** Given records follows **
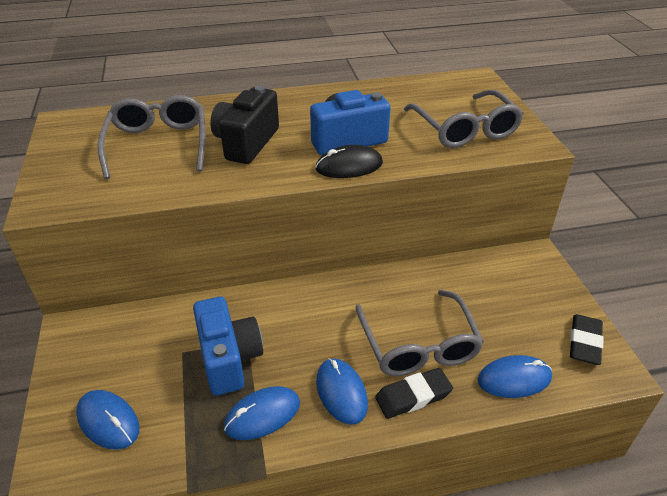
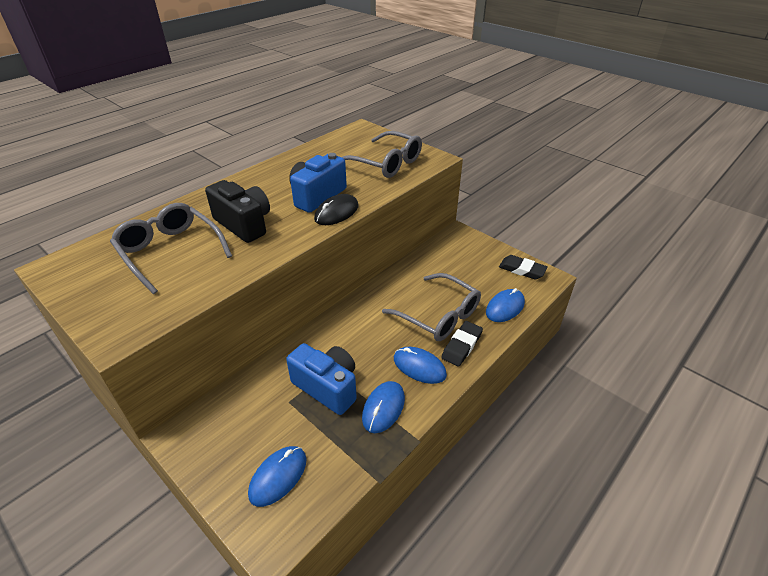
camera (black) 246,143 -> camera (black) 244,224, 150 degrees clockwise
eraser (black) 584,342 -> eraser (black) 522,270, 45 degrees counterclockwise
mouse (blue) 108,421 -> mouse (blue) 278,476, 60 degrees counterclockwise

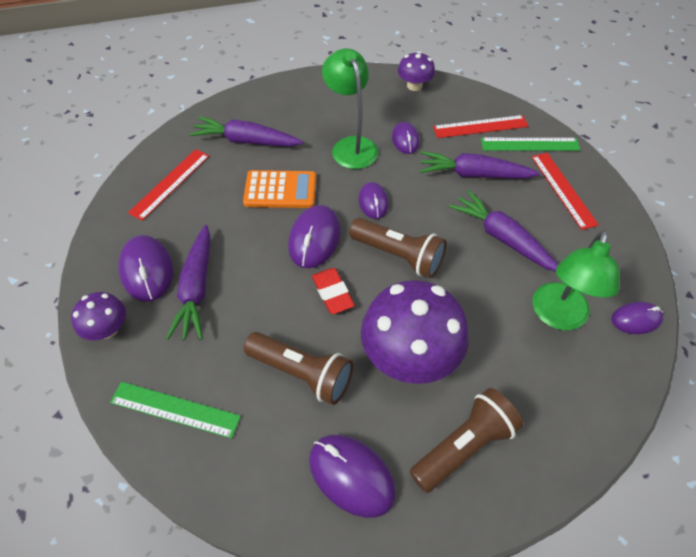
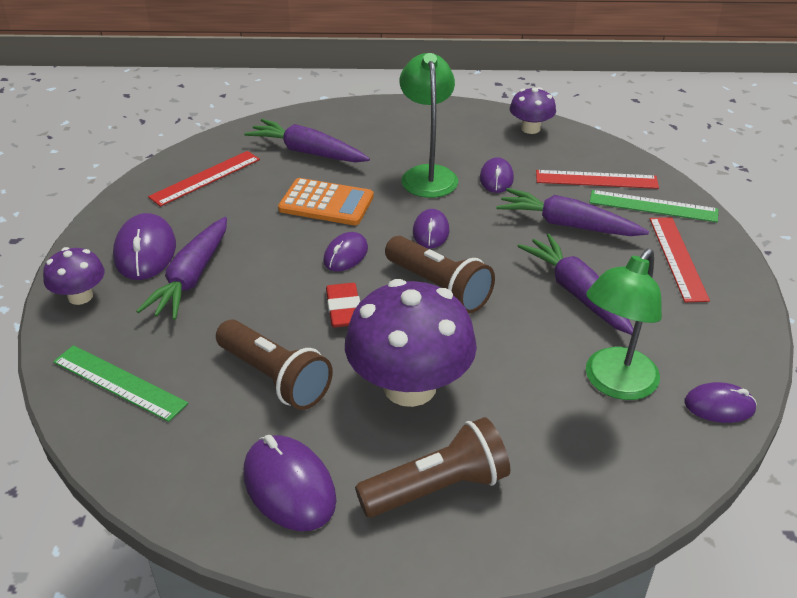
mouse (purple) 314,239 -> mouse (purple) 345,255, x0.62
** End of Given records **
** Given records follows **
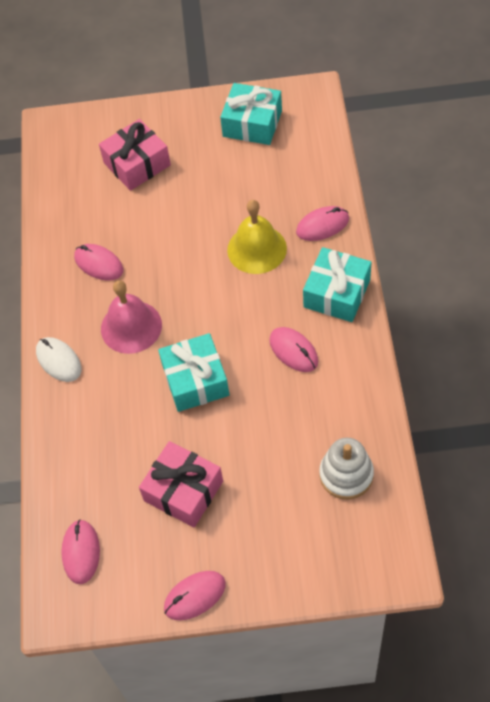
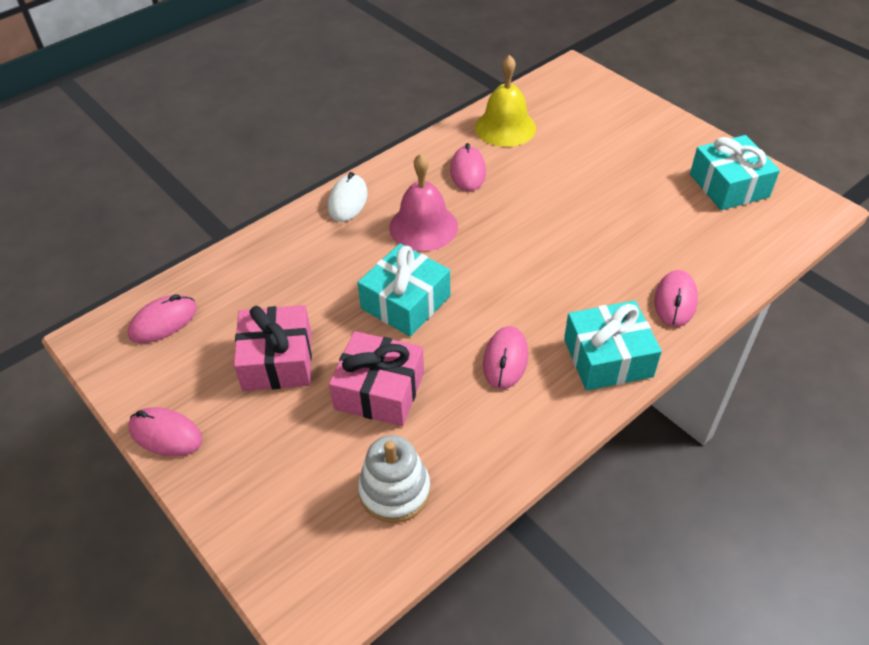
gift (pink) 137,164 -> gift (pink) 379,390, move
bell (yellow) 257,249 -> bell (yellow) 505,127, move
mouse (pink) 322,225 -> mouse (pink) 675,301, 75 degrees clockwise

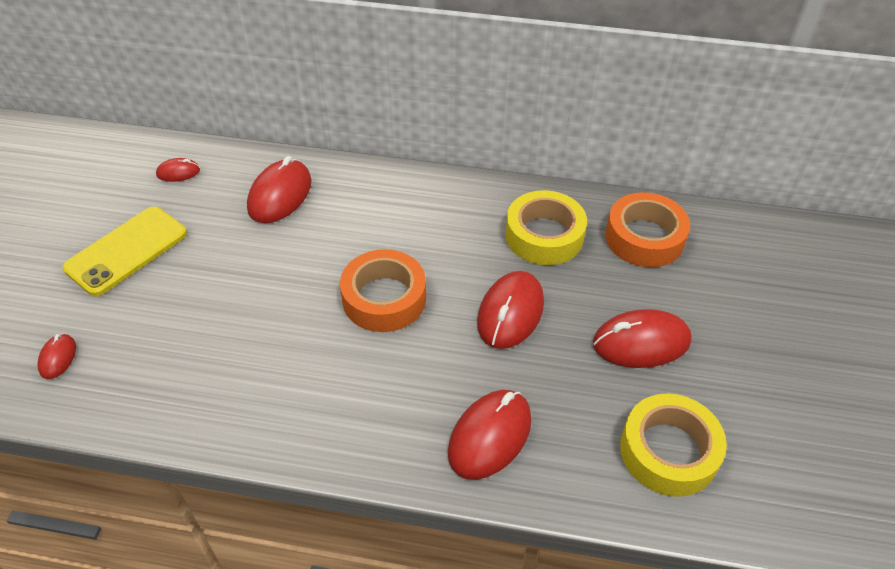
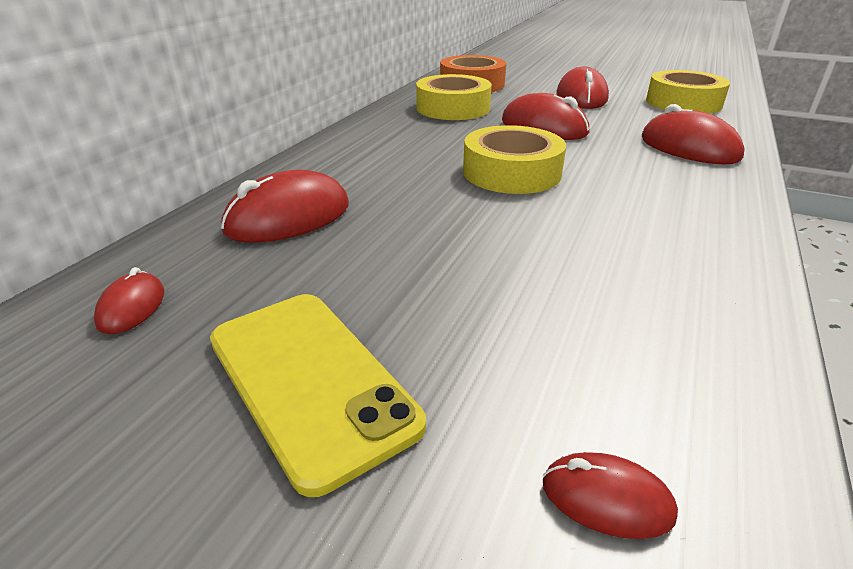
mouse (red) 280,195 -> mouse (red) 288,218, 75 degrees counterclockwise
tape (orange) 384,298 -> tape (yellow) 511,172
** End of Given records **
Exercise:
Using the listing, filter for "counterclockwise" and return the matching lines.

Solved problem:
eraser (black) 584,342 -> eraser (black) 522,270, 45 degrees counterclockwise
mouse (blue) 108,421 -> mouse (blue) 278,476, 60 degrees counterclockwise
mouse (red) 280,195 -> mouse (red) 288,218, 75 degrees counterclockwise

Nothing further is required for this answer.